[Version difference data]

============================================================

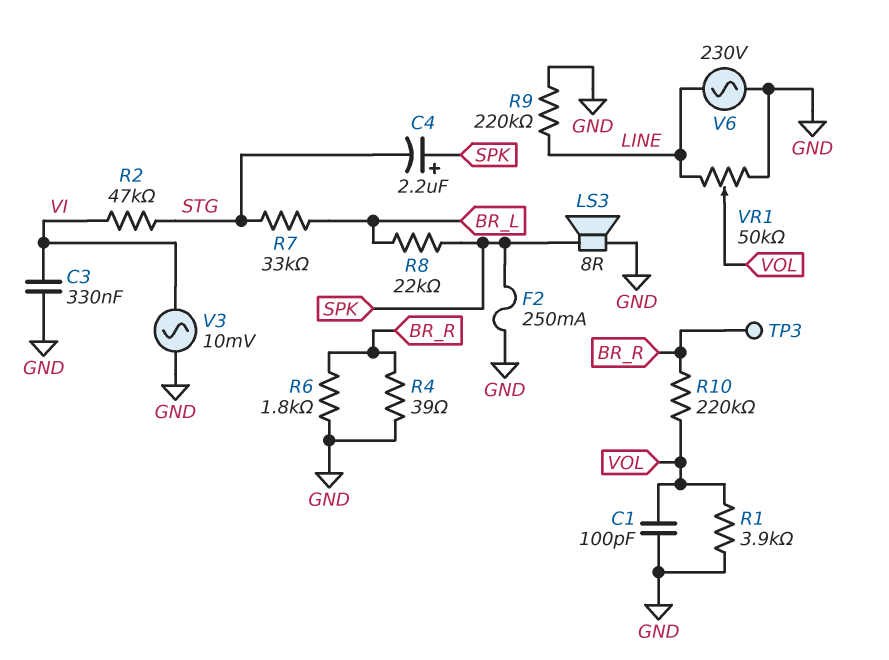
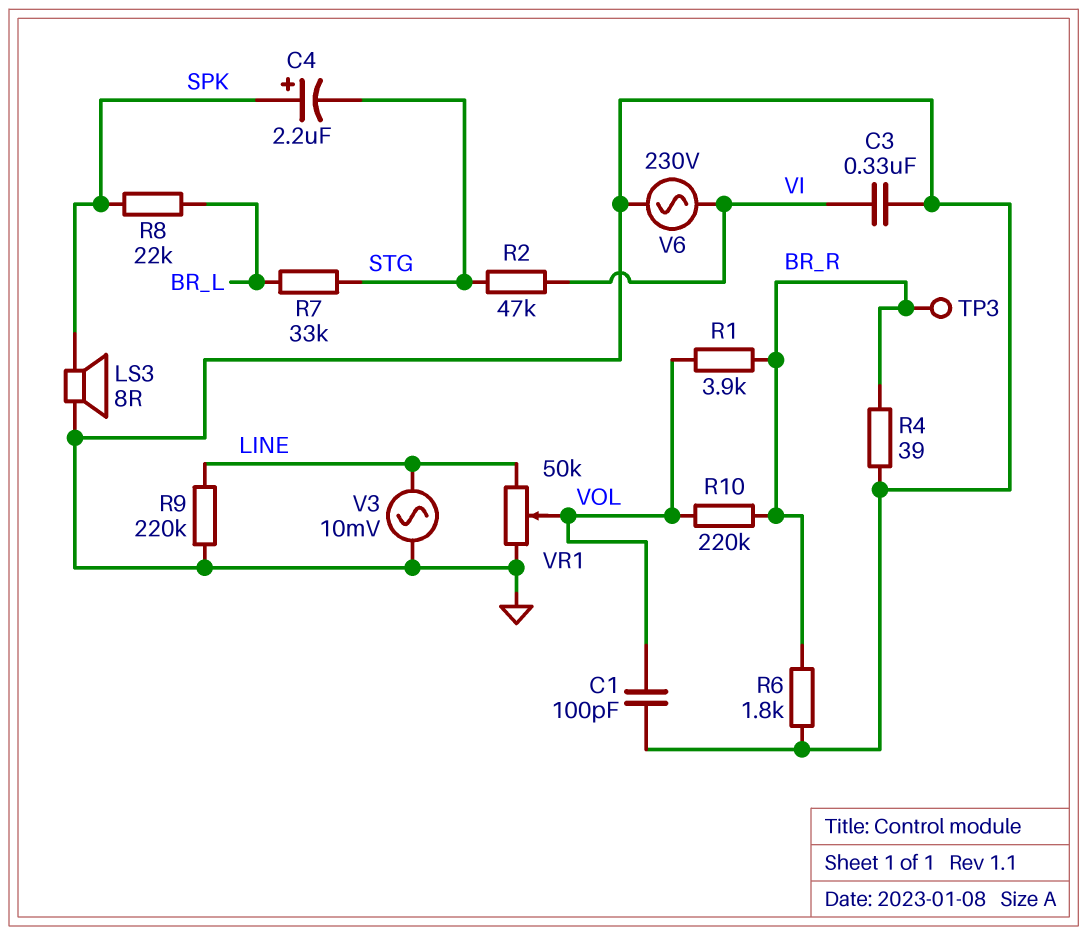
F2: 250mA (GND, SPK) -> none
R1: 3.9k (GND, VOL) -> 3.9k (BR_R, VOL)
V3: AC 10mV (GND, VI) -> AC 10mV (GND, LINE)
V6: AC 230V (GND, LINE) -> AC 230V (GND, VI)

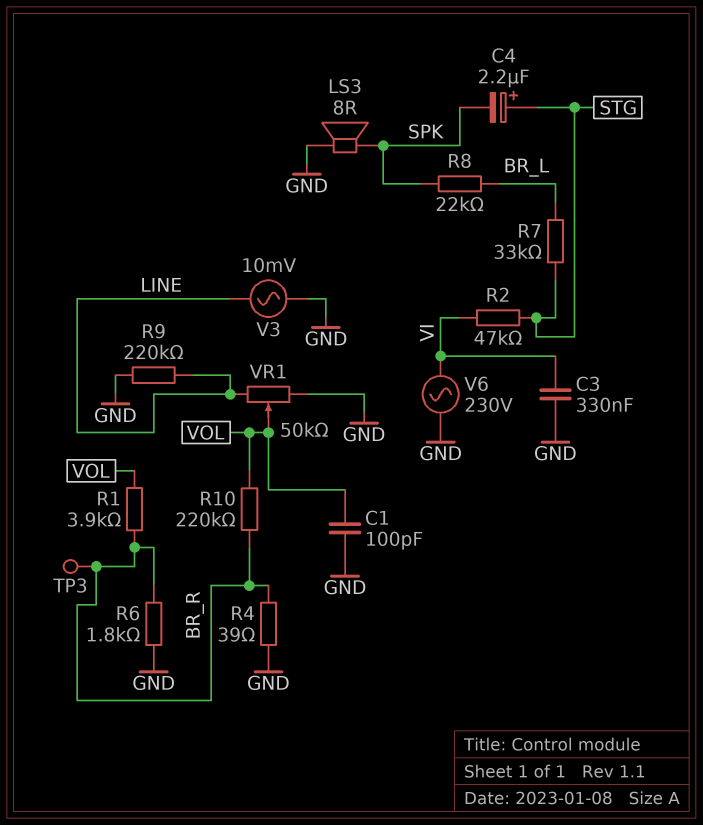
C4: 2.2uF (plus SPK, minus STG) -> 2.2uF (plus STG, minus SPK)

============================================================

• [Your objective]: Starting at the line containing "R1: 3.9k (GND, VOL) -> 3.9k (BR_R, VOL)", output every remaining line of the records above exactly, the last one included. Nothing else belongs in the output, and no pictures either.

• [Solution to this problem]:
R1: 3.9k (GND, VOL) -> 3.9k (BR_R, VOL)
V3: AC 10mV (GND, VI) -> AC 10mV (GND, LINE)
V6: AC 230V (GND, LINE) -> AC 230V (GND, VI)

C4: 2.2uF (plus SPK, minus STG) -> 2.2uF (plus STG, minus SPK)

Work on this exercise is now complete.